*** Source data Section Begins ***

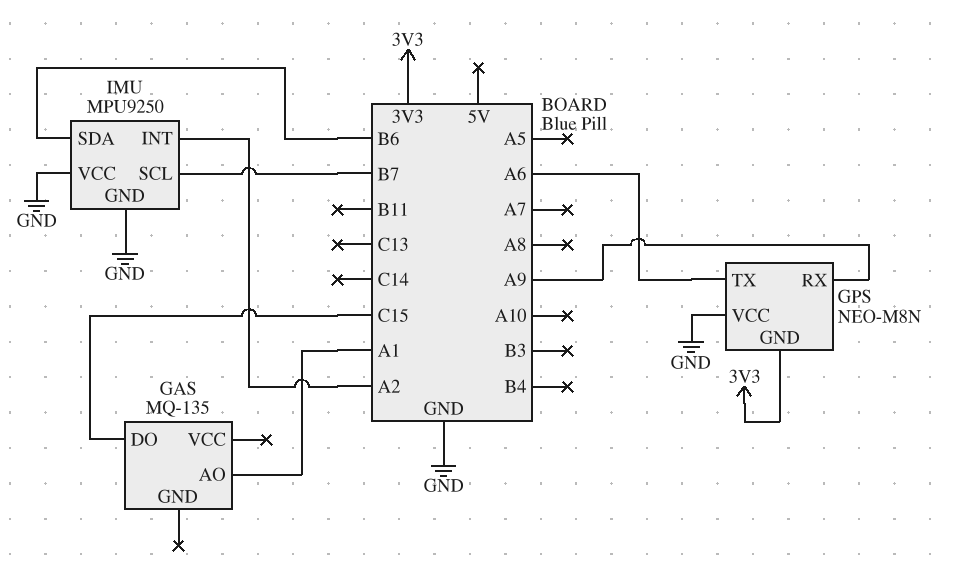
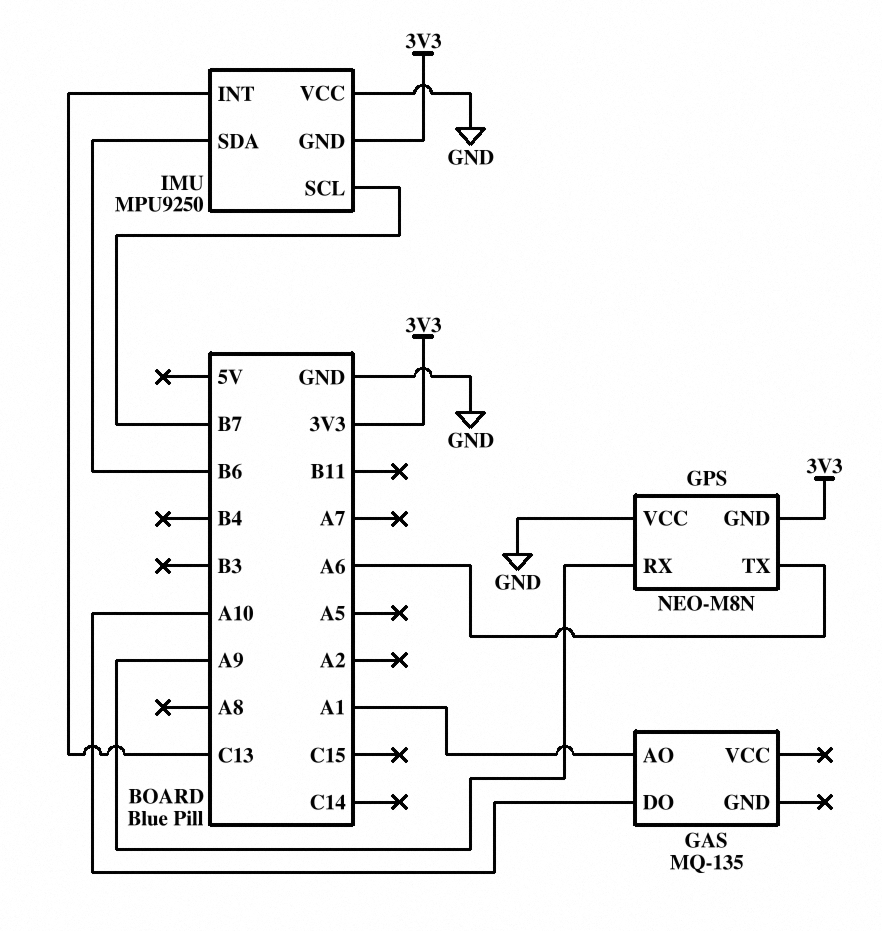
GAS pin DO: C15 -> A10
IMU pin GND: GND -> 3V3
IMU pin INT: A2 -> C13

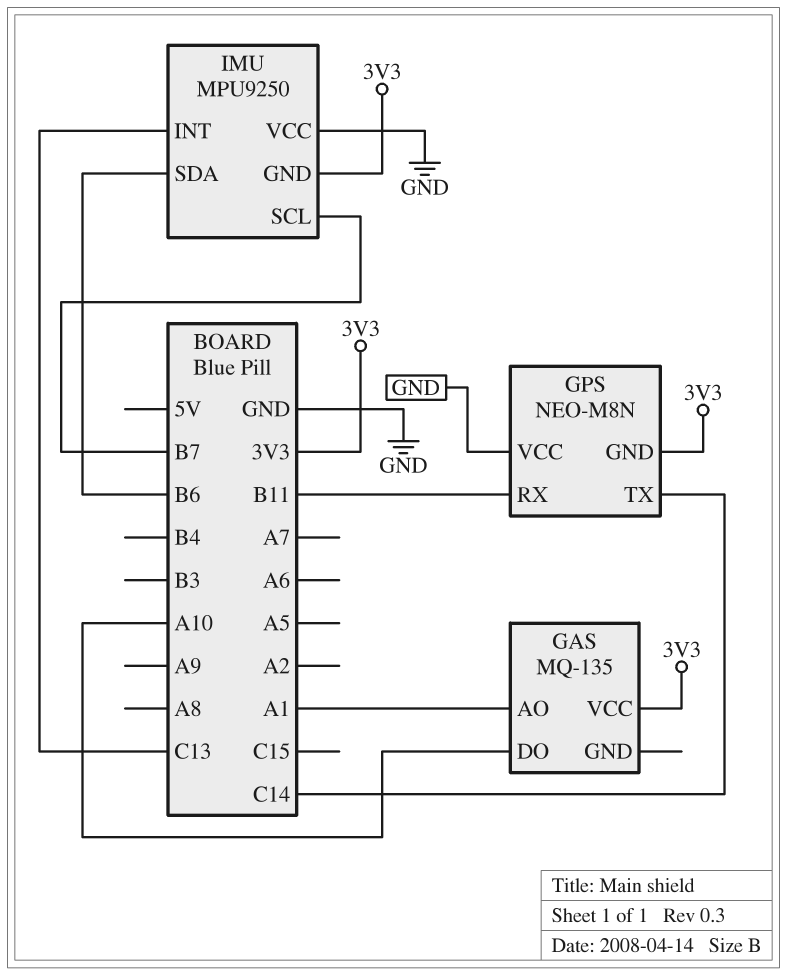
GAS pin VCC: none -> 3V3
GPS pin RX: A9 -> B11
GPS pin TX: A6 -> C14

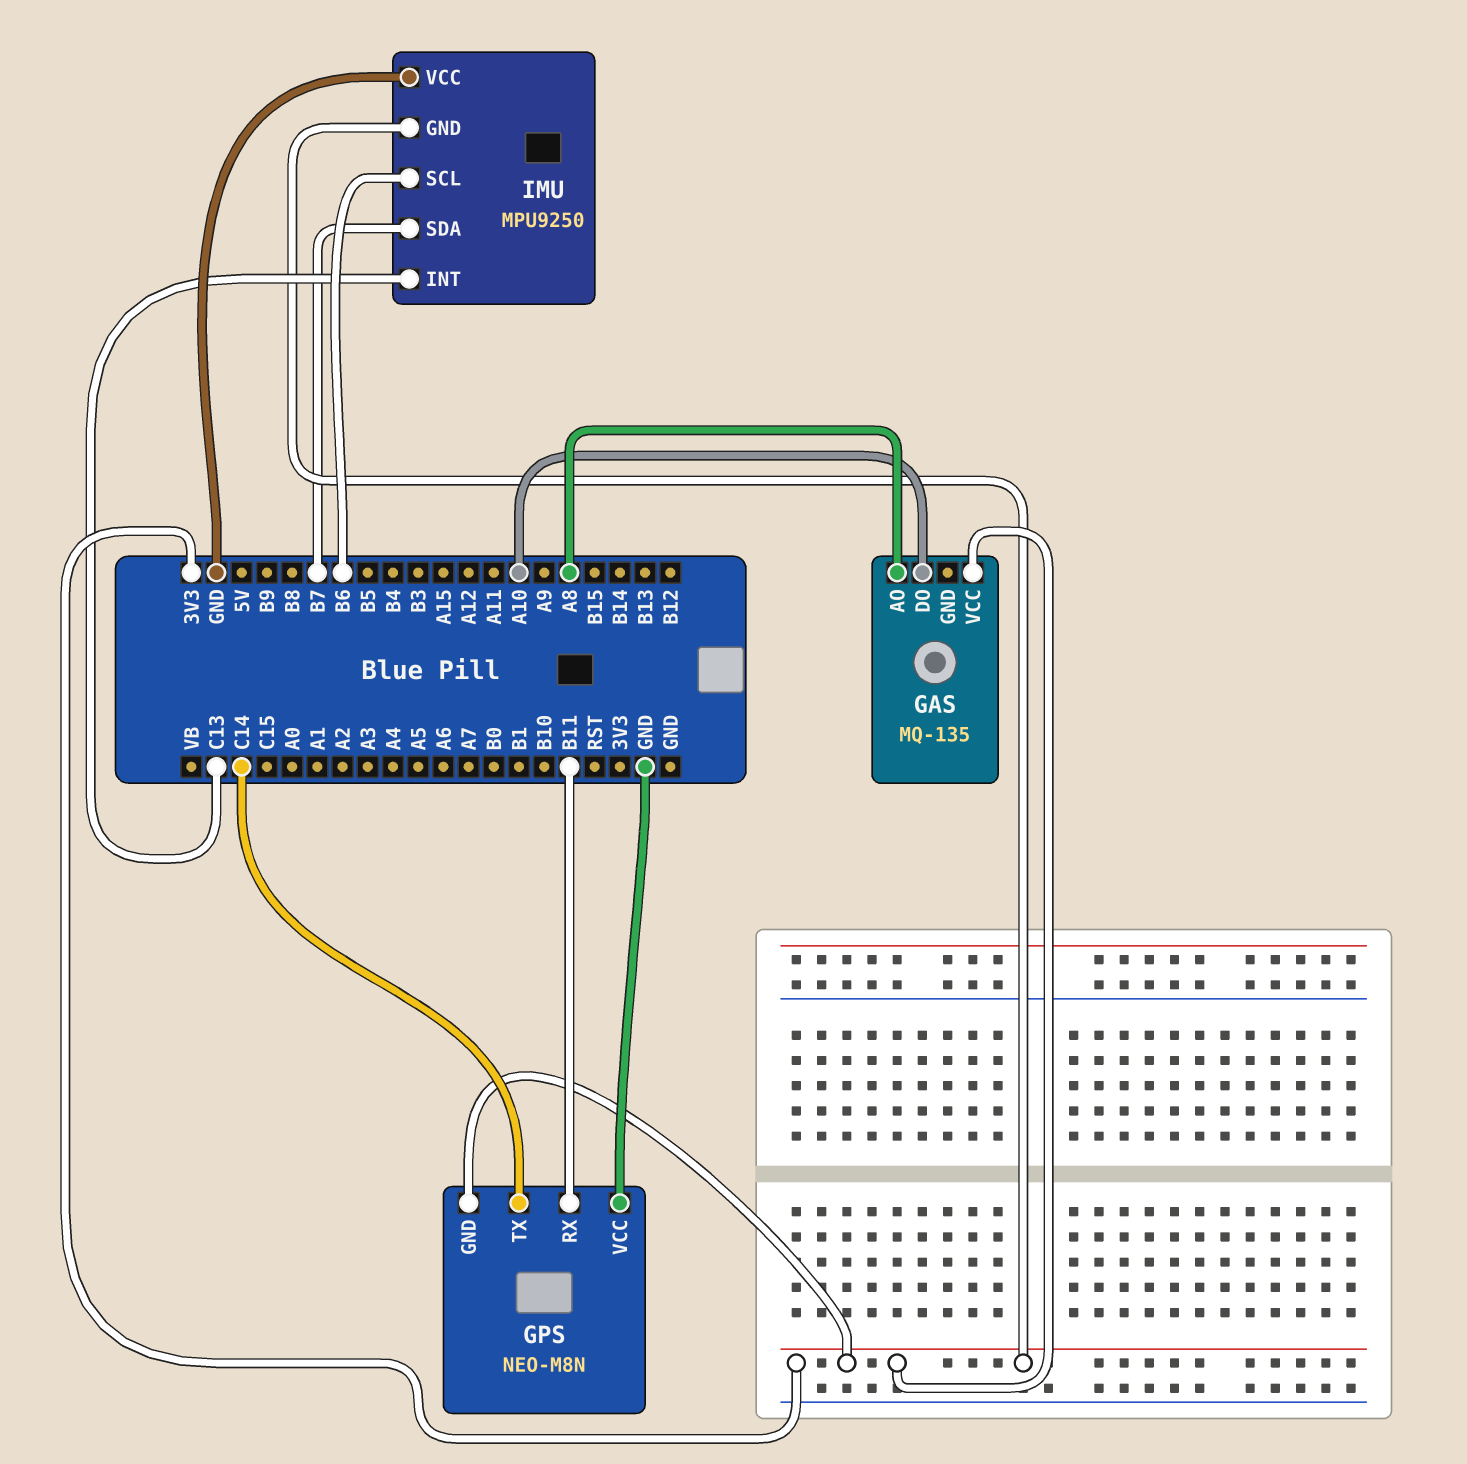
GAS pin AO: A1 -> A8
IMU pin SCL: B7 -> B6
IMU pin SDA: B6 -> B7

*** Source data Section Ends ***

Work to complete:
Please restate the material word for word; the pictures stay out.

Task solution:
GAS pin DO: C15 -> A10
IMU pin GND: GND -> 3V3
IMU pin INT: A2 -> C13

GAS pin VCC: none -> 3V3
GPS pin RX: A9 -> B11
GPS pin TX: A6 -> C14

GAS pin AO: A1 -> A8
IMU pin SCL: B7 -> B6
IMU pin SDA: B6 -> B7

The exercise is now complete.